═══ DATA TO USE

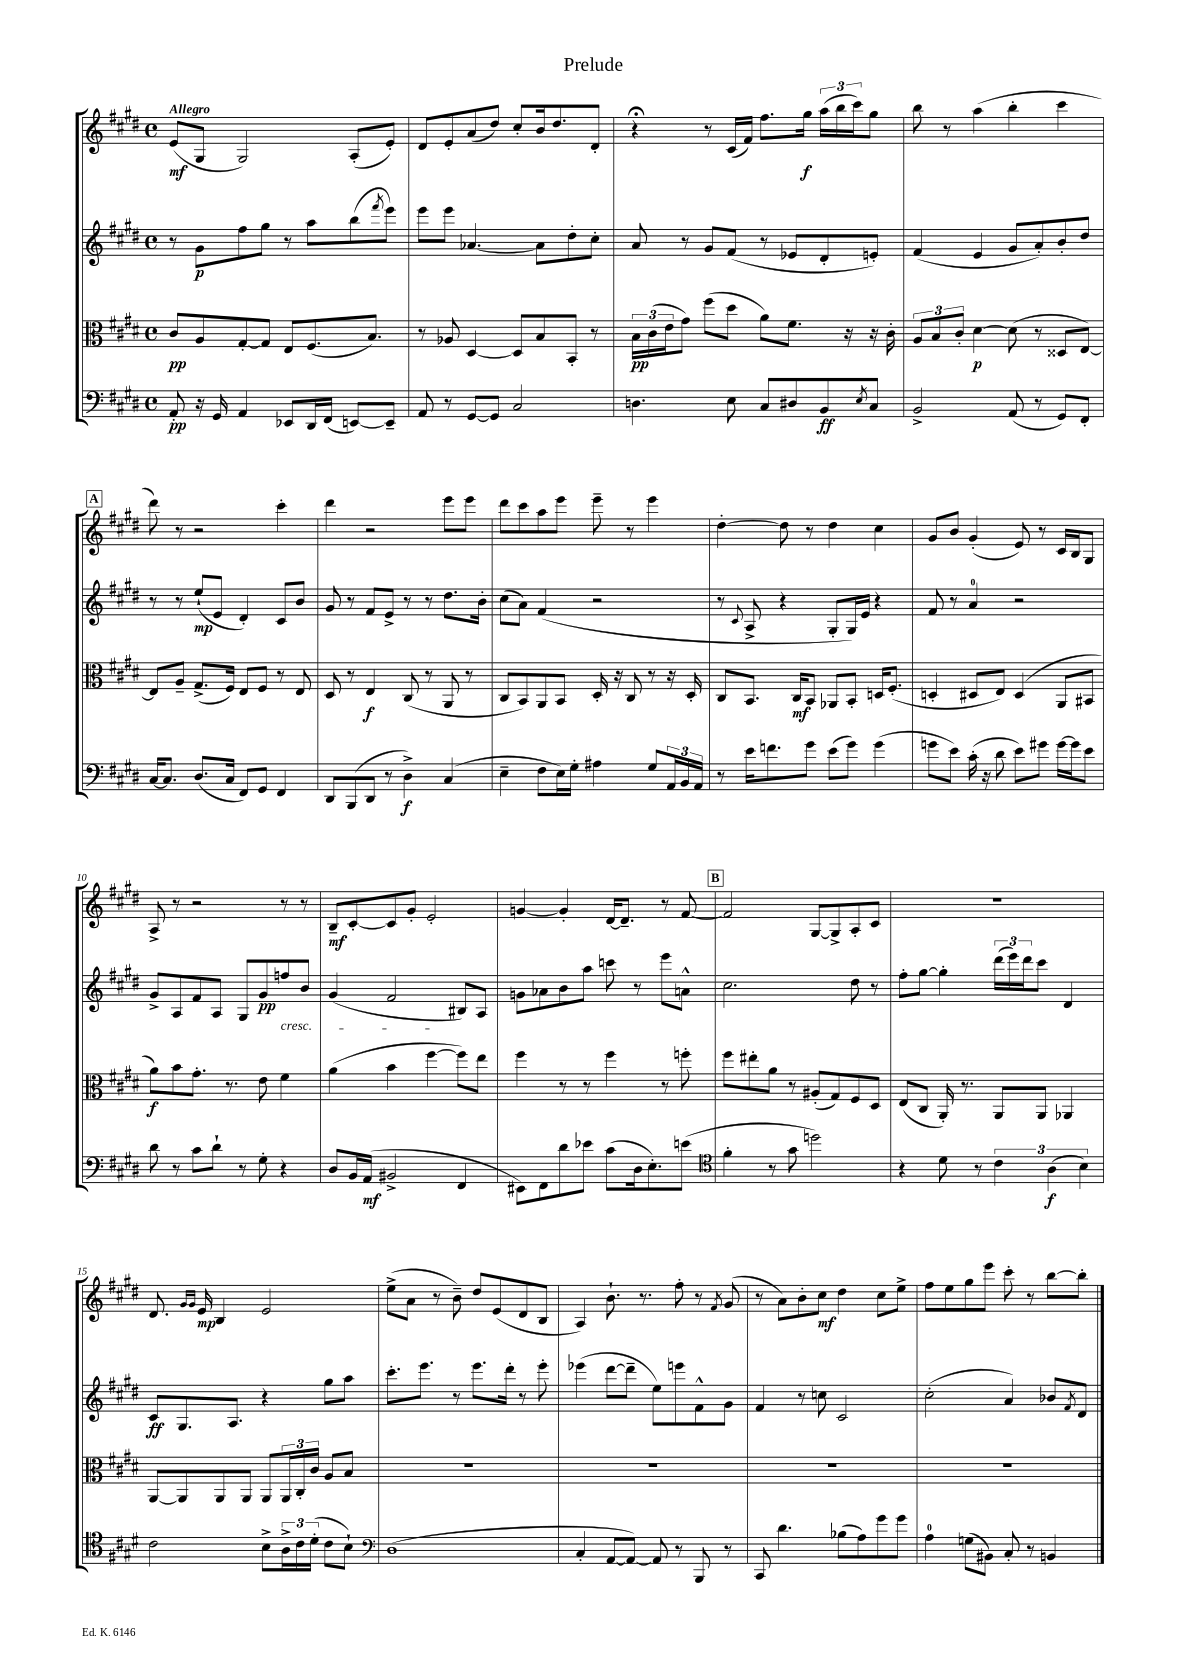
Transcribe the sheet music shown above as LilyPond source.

\header { title = "Prelude" }
<<
\new StaffGroup <<
\new Staff = "s0" {
    \clef treble \key e \major \defaultTimeSignature \time 4/4 \tempo "Allegro"
    e'8\mf( gis8 gis2) a8-.( e'8-.) |
    dis'8 e'8-. a'8( dis''8) cis''8-. b'16 dis''8. dis'8-. |
    r4\fermata r8 cis'16( fis'16) fis''8. gis''16\f \tuplet 3/2 { a''16( b''16 cis'''16) } gis''8 |
    b''8 r8 a''4( b''4-. cis'''4 |
    \mark \markup { \box "A" } dis'''8) r8 r2 cis'''4-. |
    dis'''4 r2 e'''8 e'''8 |
    dis'''8 cis'''8 a''8 e'''8 e'''8-- r8 e'''4 |
    dis''4~-. dis''8 r8 dis''4 cis''4 |
    gis'8 b'8 gis'4-.( e'8) r8 cis'16 b16 gis8 |
    a8-> r8 r2 r8 r8 |
    b8--\mf cis'8~-. cis'8 gis'8-. e'2-. |
    g'4~ g'4-. dis'16~ dis'8.-- r8 fis'8~ |
    \mark \markup { \box "B" } fis'2 gis8~ gis8-> a8-. cis'8 |
    r1 |
    dis'8. \grace { gis'16 gis'16 } e'16\mp b4 e'2 |
    e''8->( a'8 r8 b'8--) dis''8 e'8( dis'8 b8 |
    a4) b'8.-! r8. fis''8-. r8 \acciaccatura { fis'8 } gis'8( |
    r8 a'8) b'8-. cis''8\mf dis''4 cis''8 e''8-> |
    fis''8 e''8 gis''8 e'''8 cis'''8-. r8 b''8~ b''8-. \bar "|." |
}
\new Staff = "s1" {
    \clef treble \key e \major \defaultTimeSignature \time 4/4
    r8 gis'8\p fis''8 gis''8 r8 a''8 b''8( \acciaccatura { fis'''8 } e'''8) |
    e'''8 e'''8 aes'4.~ aes'8 dis''8-. cis''8-. |
    a'8 r8 gis'8 fis'8( r8 ees'8 dis'8-. e'8-.) |
    fis'4( e'4 gis'8 a'8-.) b'8-. dis''8 |
    \mark \markup { \box "A" } r8 r8 e''8-!\mp( e'8 dis'4-.) cis'8 b'8 |
    gis'8 r8 fis'8 e'8-> r8 r8 dis''8. b'16-. |
    cis''8( a'8) fis'4( r2 |
    r8 \appoggiatura { cis'8 } a8-> r4 gis8-. gis16) e'16 r4 |
    fis'8 r8 a'4-0 r2 |
    gis'8-> a8 fis'8 a8 gis8 gis'8\pp f''8\cresc b'8 |
    gis'4( fis'2\! bis8) a8 |
    g'8 aes'8 b'8 a''8 c'''8 r8 e'''8 a'8-^ |
    \mark \markup { \box "B" } cis''2. dis''8 r8 |
    fis''8-. gis''8~ gis''4-. \tuplet 3/2 { dis'''16( e'''16) dis'''16 } cis'''8 dis'4 |
    cis'8\ff gis8. a8. r4 gis''8 a''8 |
    cis'''8.-. e'''8. r8 e'''8. dis'''16-. r8 e'''8-. |
    ees'''4( dis'''8~ dis'''8-- e''8) e'''8 fis'8-^ gis'8 |
    fis'4 r8 c''8 cis'2 |
    cis''2-.( a'4) bes'8 \acciaccatura { fis'8 } dis'8 \bar "|." |
}
\new Staff = "s2" {
    \clef alto \key e \major \defaultTimeSignature \time 4/4
    cis'8\pp a8 gis8~-. gis8 e8 fis8.( b8.) |
    r8 aes8 dis4~ dis8 b8 b,8-. r8 |
    \tuplet 3/2 { b16\pp cis'16( e'16 } gis'8) fis''8( dis''8 a'8) fis'8. r16 r16 cis'16-. |
    \tuplet 3/2 { a8 b8 cis'8-. } dis'4~\p dis'8( r8 disis8 e8~) |
    \mark \markup { \box "A" } e8 a8-- gis8.->( fis16) e8 fis8 r8 e8 |
    dis8 r8 e4\f cis8( r8 a,8 r8 |
    cis8 b,8) a,8 b,8 dis16-. r16 cis8 r8 r16 dis16-. |
    cis8 b,8. cis16\mf b,8 aes,8 b,8-. d16 fis8.-.( |
    d4-. dis8 e8) dis4( a,8 bis,8 |
    a'8\f) b'8 gis'8.-. r8. e'8 fis'4 |
    a'4( b'4 fis''4~ fis''8) e''8 |
    fis''4 r8 r8 fis''4 r8 f''8-. |
    \mark \markup { \box "B" } fis''8 eis''8-. a'8 r8 ais8-.( gis8) fis8 dis8 |
    e8( cis8 a,16-.) r8. a,8 a,8 aes,4 |
    a,8~ a,8 a,8 a,8 a,8 \tuplet 3/2 { a,16 cis16-. cis'16 } a8 b8 |
    R1 |
    R1 |
    R1 |
    R1 \bar "|." |
}
\new Staff = "s3" {
    \clef bass \key e \major \defaultTimeSignature \time 4/4
    a,8-.\pp r16 gis,16 a,4 ees,8 dis,16 fis,16( e,8~) e,8-- |
    a,8 r8 gis,8~ gis,8 cis2 |
    d4. e8 cis8 dis8 b,8\ff \acciaccatura { e8 } cis8 |
    b,2-> a,8( r8 gis,8) fis,8-. |
    \mark \markup { \box "A" } cis16~ cis8. dis8.( cis16 fis,8) gis,8 fis,4 |
    dis,8 b,,8( dis,8 r8 dis4->\f) cis4( |
    e4-- fis8 e16) gis16-. ais4 gis8 \tuplet 3/2 { a,16 b,16 a,16 } |
    r8 e'16 f'8. gis'8 e'8( gis'8) gis'4( |
    g'8 e'8) cis'16-.( r16 dis'8 e'8) gis'8 gis'16~ gis'16 e'8 |
    dis'8 r8 cis'8 dis'8-! r8 gis8-. r4 |
    dis8 b,16 a,16\mf( bis,2-> fis,4 |
    eis,8) fis,8 dis'8 ees'8 cis'8( dis16 e8.-.) e'8( |
    \mark \markup { \box "B" } \clef tenor fis'4-. r8 gis'8 d''2) |
    r4 dis'8 r8 \tuplet 3/2 { cis'4 a4\f( b4) } |
    cis'2 b8-> \tuplet 3/2 { a16-> cis'16 dis'16-.( } cis'8 b8-!) |
    \clef bass dis1( |
    cis4-. a,8~ a,8~) a,8 r8 b,,8 r8 |
    cis,8 dis'4. bes8( a8) gis'8 gis'8 |
    a4-0 g8( bis,8) cis8-. r8 b,4 \bar "|." |
}
>>
>>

══════

Pull out every line of the records that contains the string "major". Case matters, so match only that exact capitalization.

    \clef treble \key e \major \defaultTimeSignature \time 4/4 \tempo "Allegro"
    \clef treble \key e \major \defaultTimeSignature \time 4/4
    \clef alto \key e \major \defaultTimeSignature \time 4/4
    \clef bass \key e \major \defaultTimeSignature \time 4/4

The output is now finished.